> _PROBLEM TO SOLVE_
Your answer must match the data word for word.

> _MATERIAL PROVIDED_
_ _ _

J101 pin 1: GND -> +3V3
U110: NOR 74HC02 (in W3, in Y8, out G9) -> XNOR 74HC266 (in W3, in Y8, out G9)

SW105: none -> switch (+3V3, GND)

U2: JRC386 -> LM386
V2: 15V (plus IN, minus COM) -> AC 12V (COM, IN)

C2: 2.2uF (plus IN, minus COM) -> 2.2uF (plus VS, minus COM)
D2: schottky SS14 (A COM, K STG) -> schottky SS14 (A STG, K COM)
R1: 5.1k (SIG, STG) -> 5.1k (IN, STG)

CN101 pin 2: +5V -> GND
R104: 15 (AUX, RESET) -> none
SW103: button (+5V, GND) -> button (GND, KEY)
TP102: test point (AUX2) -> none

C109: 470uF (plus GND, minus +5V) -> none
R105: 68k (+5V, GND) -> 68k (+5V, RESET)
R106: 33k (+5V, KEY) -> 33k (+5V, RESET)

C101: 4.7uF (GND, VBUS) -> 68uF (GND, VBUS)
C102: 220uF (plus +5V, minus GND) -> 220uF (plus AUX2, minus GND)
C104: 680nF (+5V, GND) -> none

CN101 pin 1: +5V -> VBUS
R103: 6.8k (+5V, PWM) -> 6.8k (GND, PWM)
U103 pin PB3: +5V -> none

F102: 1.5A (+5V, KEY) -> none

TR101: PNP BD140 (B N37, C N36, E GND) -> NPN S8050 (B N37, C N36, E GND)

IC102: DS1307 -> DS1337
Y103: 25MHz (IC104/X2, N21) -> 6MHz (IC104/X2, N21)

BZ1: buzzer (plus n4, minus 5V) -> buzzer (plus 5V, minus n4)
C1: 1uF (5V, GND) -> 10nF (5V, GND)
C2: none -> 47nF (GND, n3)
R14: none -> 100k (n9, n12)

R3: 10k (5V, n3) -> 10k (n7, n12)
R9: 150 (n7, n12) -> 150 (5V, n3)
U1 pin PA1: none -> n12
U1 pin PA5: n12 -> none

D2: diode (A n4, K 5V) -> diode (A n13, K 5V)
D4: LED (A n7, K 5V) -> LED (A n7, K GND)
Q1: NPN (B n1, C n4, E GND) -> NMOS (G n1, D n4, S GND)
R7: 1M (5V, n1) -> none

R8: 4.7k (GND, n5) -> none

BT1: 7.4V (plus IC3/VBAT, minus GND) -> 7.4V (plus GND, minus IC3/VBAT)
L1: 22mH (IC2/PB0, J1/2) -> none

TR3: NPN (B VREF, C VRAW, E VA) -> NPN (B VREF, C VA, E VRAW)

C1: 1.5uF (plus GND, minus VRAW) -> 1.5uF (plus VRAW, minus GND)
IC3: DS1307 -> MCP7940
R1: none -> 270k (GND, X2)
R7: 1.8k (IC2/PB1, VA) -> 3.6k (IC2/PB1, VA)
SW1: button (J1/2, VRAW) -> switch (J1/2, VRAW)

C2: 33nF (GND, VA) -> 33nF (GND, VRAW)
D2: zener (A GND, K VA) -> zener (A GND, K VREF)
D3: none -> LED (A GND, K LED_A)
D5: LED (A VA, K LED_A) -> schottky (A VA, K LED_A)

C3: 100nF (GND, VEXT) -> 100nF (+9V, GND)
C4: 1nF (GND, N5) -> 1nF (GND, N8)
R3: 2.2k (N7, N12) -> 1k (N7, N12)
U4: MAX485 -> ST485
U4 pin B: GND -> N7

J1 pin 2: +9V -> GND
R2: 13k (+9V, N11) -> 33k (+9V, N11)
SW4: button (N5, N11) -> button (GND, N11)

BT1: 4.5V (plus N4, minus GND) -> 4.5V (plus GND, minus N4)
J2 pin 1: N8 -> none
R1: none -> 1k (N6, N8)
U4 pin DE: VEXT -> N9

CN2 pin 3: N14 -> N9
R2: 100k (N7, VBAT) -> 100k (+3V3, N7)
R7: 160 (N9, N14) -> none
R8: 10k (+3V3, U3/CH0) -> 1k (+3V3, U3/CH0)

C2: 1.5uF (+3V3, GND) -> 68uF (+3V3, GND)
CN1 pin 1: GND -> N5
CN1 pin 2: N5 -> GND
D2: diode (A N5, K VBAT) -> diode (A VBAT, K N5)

_ _ _

> _SOLUTION TO THIS EXERCISE_
J101 pin 1: GND -> +3V3
U110: NOR 74HC02 (in W3, in Y8, out G9) -> XNOR 74HC266 (in W3, in Y8, out G9)

SW105: none -> switch (+3V3, GND)

U2: JRC386 -> LM386
V2: 15V (plus IN, minus COM) -> AC 12V (COM, IN)

C2: 2.2uF (plus IN, minus COM) -> 2.2uF (plus VS, minus COM)
D2: schottky SS14 (A COM, K STG) -> schottky SS14 (A STG, K COM)
R1: 5.1k (SIG, STG) -> 5.1k (IN, STG)

CN101 pin 2: +5V -> GND
R104: 15 (AUX, RESET) -> none
SW103: button (+5V, GND) -> button (GND, KEY)
TP102: test point (AUX2) -> none

C109: 470uF (plus GND, minus +5V) -> none
R105: 68k (+5V, GND) -> 68k (+5V, RESET)
R106: 33k (+5V, KEY) -> 33k (+5V, RESET)

C101: 4.7uF (GND, VBUS) -> 68uF (GND, VBUS)
C102: 220uF (plus +5V, minus GND) -> 220uF (plus AUX2, minus GND)
C104: 680nF (+5V, GND) -> none

CN101 pin 1: +5V -> VBUS
R103: 6.8k (+5V, PWM) -> 6.8k (GND, PWM)
U103 pin PB3: +5V -> none

F102: 1.5A (+5V, KEY) -> none

TR101: PNP BD140 (B N37, C N36, E GND) -> NPN S8050 (B N37, C N36, E GND)

IC102: DS1307 -> DS1337
Y103: 25MHz (IC104/X2, N21) -> 6MHz (IC104/X2, N21)

BZ1: buzzer (plus n4, minus 5V) -> buzzer (plus 5V, minus n4)
C1: 1uF (5V, GND) -> 10nF (5V, GND)
C2: none -> 47nF (GND, n3)
R14: none -> 100k (n9, n12)

R3: 10k (5V, n3) -> 10k (n7, n12)
R9: 150 (n7, n12) -> 150 (5V, n3)
U1 pin PA1: none -> n12
U1 pin PA5: n12 -> none

D2: diode (A n4, K 5V) -> diode (A n13, K 5V)
D4: LED (A n7, K 5V) -> LED (A n7, K GND)
Q1: NPN (B n1, C n4, E GND) -> NMOS (G n1, D n4, S GND)
R7: 1M (5V, n1) -> none

R8: 4.7k (GND, n5) -> none

BT1: 7.4V (plus IC3/VBAT, minus GND) -> 7.4V (plus GND, minus IC3/VBAT)
L1: 22mH (IC2/PB0, J1/2) -> none

TR3: NPN (B VREF, C VRAW, E VA) -> NPN (B VREF, C VA, E VRAW)

C1: 1.5uF (plus GND, minus VRAW) -> 1.5uF (plus VRAW, minus GND)
IC3: DS1307 -> MCP7940
R1: none -> 270k (GND, X2)
R7: 1.8k (IC2/PB1, VA) -> 3.6k (IC2/PB1, VA)
SW1: button (J1/2, VRAW) -> switch (J1/2, VRAW)

C2: 33nF (GND, VA) -> 33nF (GND, VRAW)
D2: zener (A GND, K VA) -> zener (A GND, K VREF)
D3: none -> LED (A GND, K LED_A)
D5: LED (A VA, K LED_A) -> schottky (A VA, K LED_A)

C3: 100nF (GND, VEXT) -> 100nF (+9V, GND)
C4: 1nF (GND, N5) -> 1nF (GND, N8)
R3: 2.2k (N7, N12) -> 1k (N7, N12)
U4: MAX485 -> ST485
U4 pin B: GND -> N7

J1 pin 2: +9V -> GND
R2: 13k (+9V, N11) -> 33k (+9V, N11)
SW4: button (N5, N11) -> button (GND, N11)

BT1: 4.5V (plus N4, minus GND) -> 4.5V (plus GND, minus N4)
J2 pin 1: N8 -> none
R1: none -> 1k (N6, N8)
U4 pin DE: VEXT -> N9

CN2 pin 3: N14 -> N9
R2: 100k (N7, VBAT) -> 100k (+3V3, N7)
R7: 160 (N9, N14) -> none
R8: 10k (+3V3, U3/CH0) -> 1k (+3V3, U3/CH0)

C2: 1.5uF (+3V3, GND) -> 68uF (+3V3, GND)
CN1 pin 1: GND -> N5
CN1 pin 2: N5 -> GND
D2: diode (A N5, K VBAT) -> diode (A VBAT, K N5)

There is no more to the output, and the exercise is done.